• **Try it**
The records below are to be reproduced exactly, with the pictures left out.

• **Dataset records**
▼

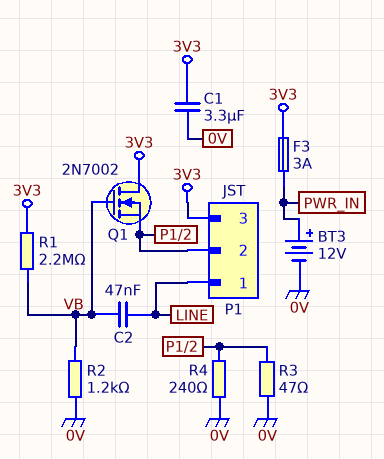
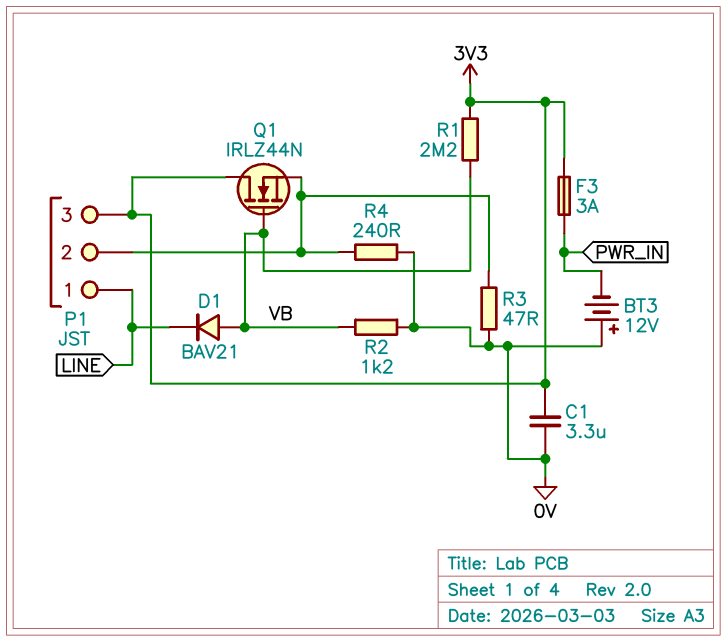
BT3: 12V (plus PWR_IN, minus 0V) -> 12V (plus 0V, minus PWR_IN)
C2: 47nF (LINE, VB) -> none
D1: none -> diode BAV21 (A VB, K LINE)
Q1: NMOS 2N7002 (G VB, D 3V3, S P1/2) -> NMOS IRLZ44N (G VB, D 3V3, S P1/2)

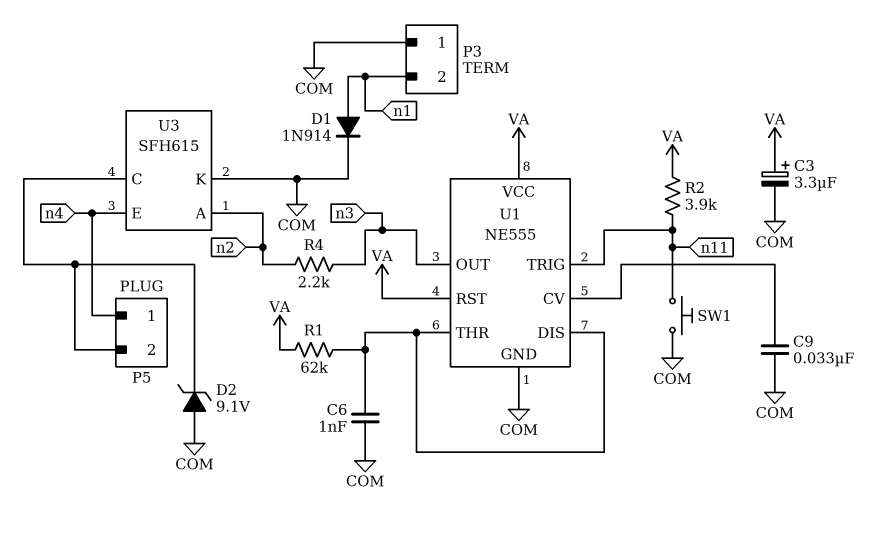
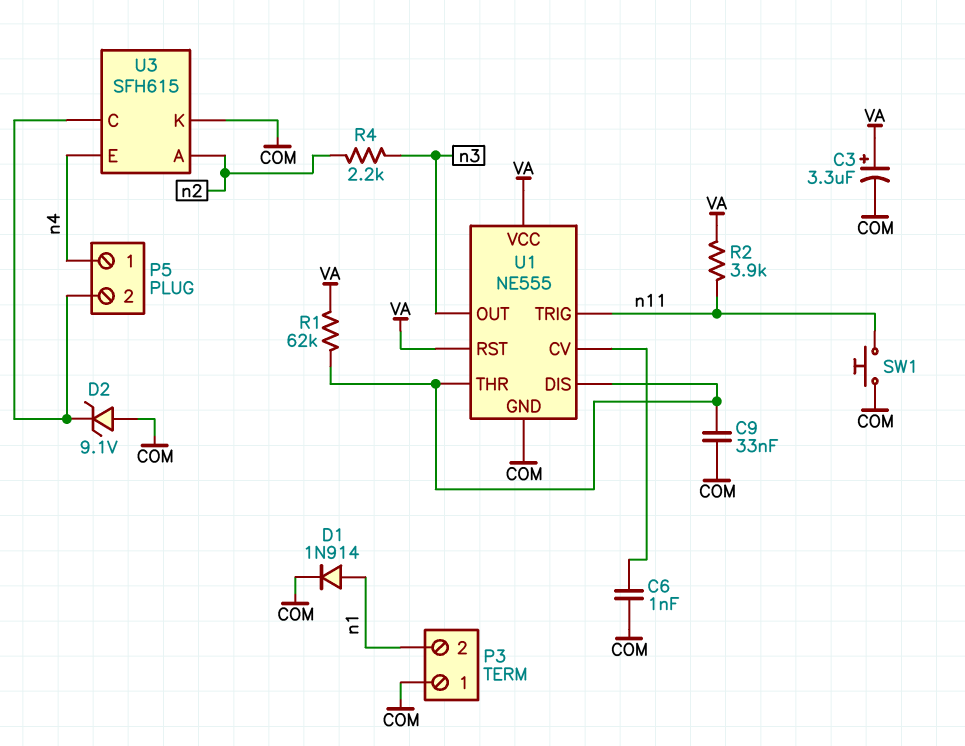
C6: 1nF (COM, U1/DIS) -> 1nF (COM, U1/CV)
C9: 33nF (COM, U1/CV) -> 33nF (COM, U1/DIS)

▲

• **Answer to this exercise**
BT3: 12V (plus PWR_IN, minus 0V) -> 12V (plus 0V, minus PWR_IN)
C2: 47nF (LINE, VB) -> none
D1: none -> diode BAV21 (A VB, K LINE)
Q1: NMOS 2N7002 (G VB, D 3V3, S P1/2) -> NMOS IRLZ44N (G VB, D 3V3, S P1/2)

C6: 1nF (COM, U1/DIS) -> 1nF (COM, U1/CV)
C9: 33nF (COM, U1/CV) -> 33nF (COM, U1/DIS)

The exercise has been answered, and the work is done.